--- begin ---
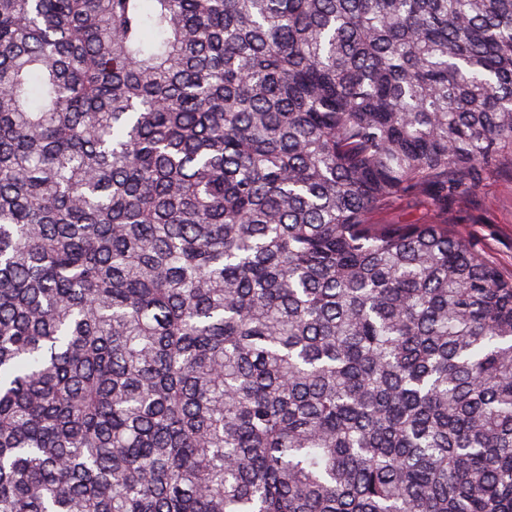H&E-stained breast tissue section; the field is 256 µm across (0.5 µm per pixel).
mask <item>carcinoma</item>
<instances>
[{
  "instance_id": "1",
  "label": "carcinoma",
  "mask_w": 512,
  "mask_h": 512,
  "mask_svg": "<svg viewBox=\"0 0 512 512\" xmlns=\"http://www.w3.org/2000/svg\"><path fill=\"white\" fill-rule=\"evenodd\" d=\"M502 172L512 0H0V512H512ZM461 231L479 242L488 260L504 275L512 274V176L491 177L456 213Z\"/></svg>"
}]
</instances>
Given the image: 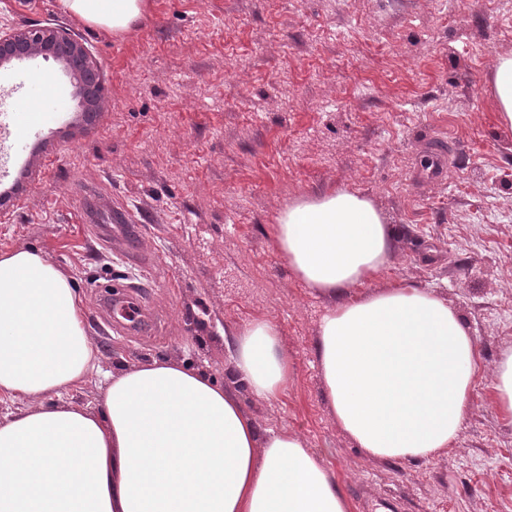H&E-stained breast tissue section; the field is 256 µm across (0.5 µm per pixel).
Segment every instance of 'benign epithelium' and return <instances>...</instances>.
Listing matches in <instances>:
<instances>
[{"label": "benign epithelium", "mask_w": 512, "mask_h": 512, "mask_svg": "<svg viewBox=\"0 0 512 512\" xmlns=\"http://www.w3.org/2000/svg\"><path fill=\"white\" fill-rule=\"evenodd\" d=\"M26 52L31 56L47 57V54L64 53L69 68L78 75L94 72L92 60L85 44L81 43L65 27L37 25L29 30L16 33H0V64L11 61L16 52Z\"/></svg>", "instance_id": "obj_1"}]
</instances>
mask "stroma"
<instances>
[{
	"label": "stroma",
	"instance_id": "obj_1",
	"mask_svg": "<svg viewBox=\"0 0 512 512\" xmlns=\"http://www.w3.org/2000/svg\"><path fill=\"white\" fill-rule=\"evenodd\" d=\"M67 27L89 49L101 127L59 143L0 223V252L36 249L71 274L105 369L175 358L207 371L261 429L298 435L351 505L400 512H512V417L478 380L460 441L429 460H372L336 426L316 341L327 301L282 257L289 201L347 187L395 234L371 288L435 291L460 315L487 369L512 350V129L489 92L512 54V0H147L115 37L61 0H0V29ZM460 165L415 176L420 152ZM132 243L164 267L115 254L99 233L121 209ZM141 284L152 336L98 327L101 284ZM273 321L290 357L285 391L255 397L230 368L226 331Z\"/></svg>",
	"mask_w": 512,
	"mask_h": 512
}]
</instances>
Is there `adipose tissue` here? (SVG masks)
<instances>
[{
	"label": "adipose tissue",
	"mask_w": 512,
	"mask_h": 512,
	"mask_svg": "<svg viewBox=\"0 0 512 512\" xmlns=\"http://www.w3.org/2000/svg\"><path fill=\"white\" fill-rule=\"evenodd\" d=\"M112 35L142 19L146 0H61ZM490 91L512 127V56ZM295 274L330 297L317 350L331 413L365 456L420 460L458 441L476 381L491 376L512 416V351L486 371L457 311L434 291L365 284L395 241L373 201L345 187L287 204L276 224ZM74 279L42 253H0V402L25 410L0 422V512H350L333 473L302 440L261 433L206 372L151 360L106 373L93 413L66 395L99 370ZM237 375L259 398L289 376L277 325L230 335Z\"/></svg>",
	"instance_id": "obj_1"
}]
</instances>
--- end ---
--- begin ---
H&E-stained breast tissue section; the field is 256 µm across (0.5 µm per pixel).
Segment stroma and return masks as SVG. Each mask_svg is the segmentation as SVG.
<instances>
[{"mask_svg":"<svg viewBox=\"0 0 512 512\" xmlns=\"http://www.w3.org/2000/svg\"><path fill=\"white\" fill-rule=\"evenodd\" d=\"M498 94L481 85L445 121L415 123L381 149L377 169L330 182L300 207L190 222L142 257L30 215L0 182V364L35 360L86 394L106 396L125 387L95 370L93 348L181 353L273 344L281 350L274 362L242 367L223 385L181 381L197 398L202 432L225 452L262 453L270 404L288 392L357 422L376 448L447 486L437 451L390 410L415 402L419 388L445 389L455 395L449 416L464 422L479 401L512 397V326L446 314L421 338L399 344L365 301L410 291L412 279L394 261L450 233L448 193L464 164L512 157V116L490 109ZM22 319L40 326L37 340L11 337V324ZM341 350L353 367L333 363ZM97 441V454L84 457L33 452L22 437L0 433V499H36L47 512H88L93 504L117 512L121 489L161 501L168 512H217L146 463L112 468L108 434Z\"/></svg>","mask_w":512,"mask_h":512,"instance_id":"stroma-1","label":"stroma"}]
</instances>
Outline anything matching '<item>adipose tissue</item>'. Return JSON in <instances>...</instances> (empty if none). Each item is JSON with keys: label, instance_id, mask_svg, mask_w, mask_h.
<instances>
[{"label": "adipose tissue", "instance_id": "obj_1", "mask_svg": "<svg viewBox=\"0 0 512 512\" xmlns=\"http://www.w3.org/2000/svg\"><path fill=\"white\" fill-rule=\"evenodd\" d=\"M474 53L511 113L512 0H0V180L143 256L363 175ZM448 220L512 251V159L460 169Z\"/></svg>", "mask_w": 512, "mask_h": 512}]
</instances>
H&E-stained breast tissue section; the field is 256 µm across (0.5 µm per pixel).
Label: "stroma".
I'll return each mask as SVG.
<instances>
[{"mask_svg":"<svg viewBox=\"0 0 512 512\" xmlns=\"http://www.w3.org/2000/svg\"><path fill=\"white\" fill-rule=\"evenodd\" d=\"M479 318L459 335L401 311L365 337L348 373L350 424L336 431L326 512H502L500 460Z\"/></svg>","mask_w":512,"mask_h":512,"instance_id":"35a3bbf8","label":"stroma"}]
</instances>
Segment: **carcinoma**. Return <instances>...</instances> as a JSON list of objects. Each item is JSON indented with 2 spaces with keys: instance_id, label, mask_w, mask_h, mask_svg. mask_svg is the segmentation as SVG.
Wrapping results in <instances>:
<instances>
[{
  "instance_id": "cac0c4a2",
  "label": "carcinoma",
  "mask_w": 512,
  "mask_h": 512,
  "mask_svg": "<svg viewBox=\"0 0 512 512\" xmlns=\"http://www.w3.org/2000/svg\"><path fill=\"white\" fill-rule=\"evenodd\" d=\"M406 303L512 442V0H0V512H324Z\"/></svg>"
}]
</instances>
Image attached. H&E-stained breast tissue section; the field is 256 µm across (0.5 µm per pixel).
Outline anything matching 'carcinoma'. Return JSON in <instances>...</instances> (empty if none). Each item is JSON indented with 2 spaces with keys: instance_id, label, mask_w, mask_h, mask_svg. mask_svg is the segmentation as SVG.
--- end ---
▶ _Stated problem_
Quote nothing but the lines that run from the line containing "Image attached. H&E-stained" through the line containing "Outline anything matching 'carcinoma'.", keeping both of them word for word.

▶ _Result of the exercise_
Image attached. H&E-stained breast tissue section; the field is 256 µm across (0.5 µm per pixel).
Outline anything matching 'carcinoma'. Return JSON in <instances>...</instances> (empty if none). Each item is JSON indented with 2 spaces with keys: instance_id, label, mask_w, mask_h, mask_svg. mask_svg is the segmentation as SVG.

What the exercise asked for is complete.